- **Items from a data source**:
_____
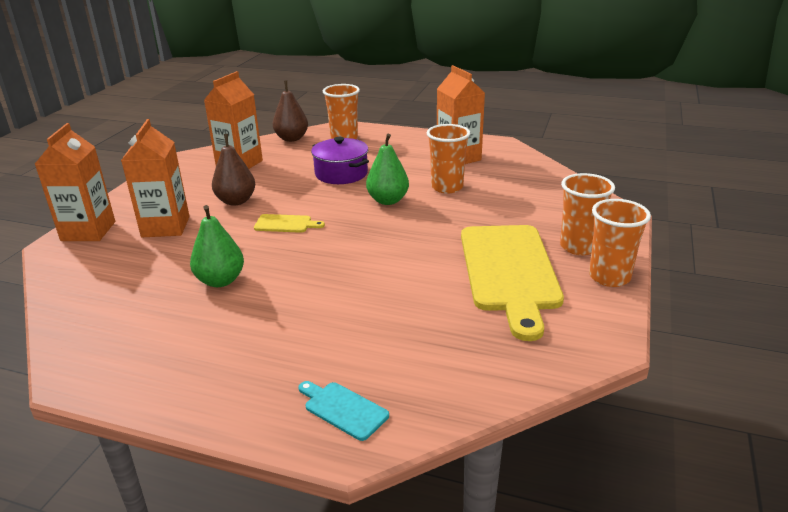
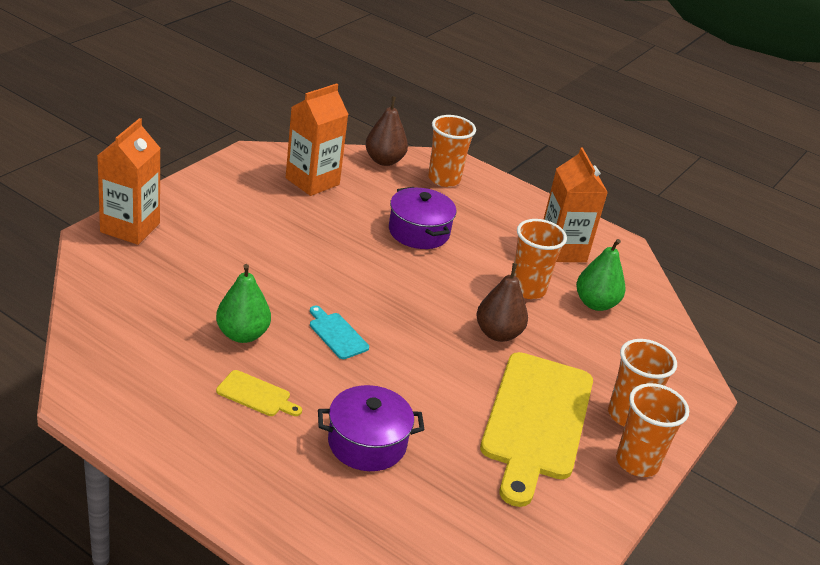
camera: 10 degrees right, 5 degrees up
orange carton [121,119,190,237] -> none
brown pear [212,134,255,206] -> brown pear moved to [476,263,528,342]
yellow cutting board [254,214,325,233] -> yellow cutting board moved to [216,370,302,416]
turquoise cutting board [298,381,389,441] -> turquoise cutting board moved to [310,306,369,359]
green pear [366,134,409,205] -> green pear moved to [576,239,626,311]
none -> purple pot [318,385,425,471]

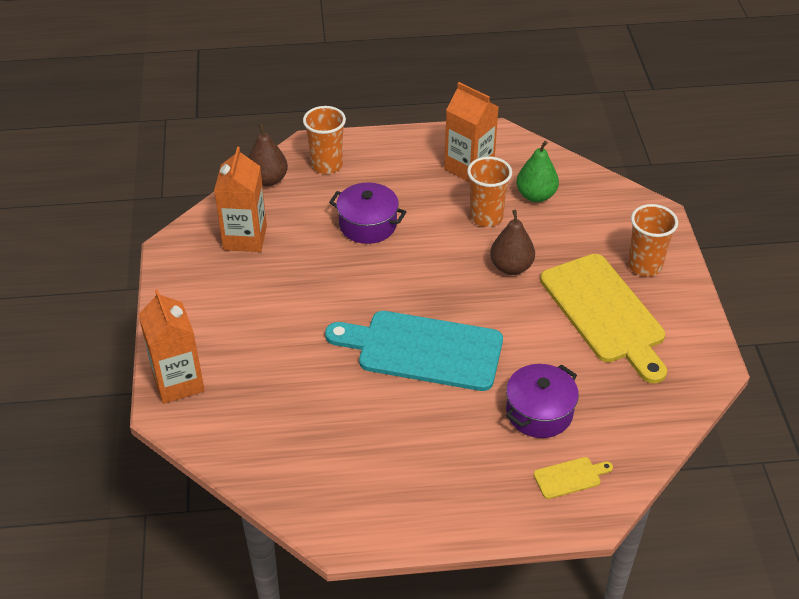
camera: 35 degrees left, 10 degrees up
green pear [216,264,271,343] -> none
yellow cutting board [216,370,302,416] -> yellow cutting board moved to [534,457,613,499]
turquoise cutting board [310,306,369,359] -> turquoise cutting board [325,311,503,391], size x2.43
orange cup [616,383,689,477] -> none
_____
- **Exercise prompt**: Each entry above should be printed exactly, and any picture in it left out.

- **Result**:
camera: 10 degrees right, 5 degrees up
orange carton [121,119,190,237] -> none
brown pear [212,134,255,206] -> brown pear moved to [476,263,528,342]
yellow cutting board [254,214,325,233] -> yellow cutting board moved to [216,370,302,416]
turquoise cutting board [298,381,389,441] -> turquoise cutting board moved to [310,306,369,359]
green pear [366,134,409,205] -> green pear moved to [576,239,626,311]
none -> purple pot [318,385,425,471]

camera: 35 degrees left, 10 degrees up
green pear [216,264,271,343] -> none
yellow cutting board [216,370,302,416] -> yellow cutting board moved to [534,457,613,499]
turquoise cutting board [310,306,369,359] -> turquoise cutting board [325,311,503,391], size x2.43
orange cup [616,383,689,477] -> none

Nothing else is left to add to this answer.